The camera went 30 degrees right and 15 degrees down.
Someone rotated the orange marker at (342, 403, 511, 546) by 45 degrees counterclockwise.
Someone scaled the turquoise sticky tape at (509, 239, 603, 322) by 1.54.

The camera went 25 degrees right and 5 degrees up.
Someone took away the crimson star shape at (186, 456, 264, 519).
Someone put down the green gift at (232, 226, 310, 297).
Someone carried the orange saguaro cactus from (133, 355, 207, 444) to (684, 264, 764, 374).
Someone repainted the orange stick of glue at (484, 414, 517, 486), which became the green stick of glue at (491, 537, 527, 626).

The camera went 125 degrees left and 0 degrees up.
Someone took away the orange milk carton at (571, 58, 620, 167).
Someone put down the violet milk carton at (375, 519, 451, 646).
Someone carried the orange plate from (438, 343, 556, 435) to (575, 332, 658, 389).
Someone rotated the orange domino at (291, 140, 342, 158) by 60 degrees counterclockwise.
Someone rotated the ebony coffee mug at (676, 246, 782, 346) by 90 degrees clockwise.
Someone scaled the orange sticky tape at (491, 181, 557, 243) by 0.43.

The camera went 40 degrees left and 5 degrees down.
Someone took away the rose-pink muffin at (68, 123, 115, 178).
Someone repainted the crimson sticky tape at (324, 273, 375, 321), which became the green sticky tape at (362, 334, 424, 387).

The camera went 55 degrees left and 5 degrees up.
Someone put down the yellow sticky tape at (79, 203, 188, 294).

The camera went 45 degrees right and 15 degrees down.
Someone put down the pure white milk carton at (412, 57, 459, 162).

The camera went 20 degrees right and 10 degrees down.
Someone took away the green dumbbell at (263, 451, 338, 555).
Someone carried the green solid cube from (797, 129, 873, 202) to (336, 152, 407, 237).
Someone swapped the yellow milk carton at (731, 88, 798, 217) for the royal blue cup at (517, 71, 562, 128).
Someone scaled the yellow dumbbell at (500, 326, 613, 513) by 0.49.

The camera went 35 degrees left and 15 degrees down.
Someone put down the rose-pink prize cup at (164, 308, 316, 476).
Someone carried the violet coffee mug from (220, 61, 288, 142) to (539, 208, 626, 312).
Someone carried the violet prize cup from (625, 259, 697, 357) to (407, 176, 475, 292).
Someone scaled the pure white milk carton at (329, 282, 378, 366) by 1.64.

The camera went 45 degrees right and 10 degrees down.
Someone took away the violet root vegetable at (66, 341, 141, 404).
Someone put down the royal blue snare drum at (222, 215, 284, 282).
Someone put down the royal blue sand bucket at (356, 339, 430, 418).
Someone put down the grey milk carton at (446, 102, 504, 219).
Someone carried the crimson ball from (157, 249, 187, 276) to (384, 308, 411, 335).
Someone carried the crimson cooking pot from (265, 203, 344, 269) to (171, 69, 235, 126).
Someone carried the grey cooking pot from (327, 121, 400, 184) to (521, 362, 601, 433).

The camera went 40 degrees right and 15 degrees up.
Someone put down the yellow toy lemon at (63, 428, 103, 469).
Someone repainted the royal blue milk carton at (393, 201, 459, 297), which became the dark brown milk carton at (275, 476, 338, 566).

* * * * * * *

◆ **TO DO**:
Could you restate, word for word, the lines above from the one with "The camera went 55" to the one with "Someone carried the green", both included?

◆ **ANSWER TO THIS TASK**:
The camera went 55 degrees left and 5 degrees up.
Someone put down the yellow sticky tape at (79, 203, 188, 294).

The camera went 45 degrees right and 15 degrees down.
Someone put down the pure white milk carton at (412, 57, 459, 162).

The camera went 20 degrees right and 10 degrees down.
Someone took away the green dumbbell at (263, 451, 338, 555).
Someone carried the green solid cube from (797, 129, 873, 202) to (336, 152, 407, 237).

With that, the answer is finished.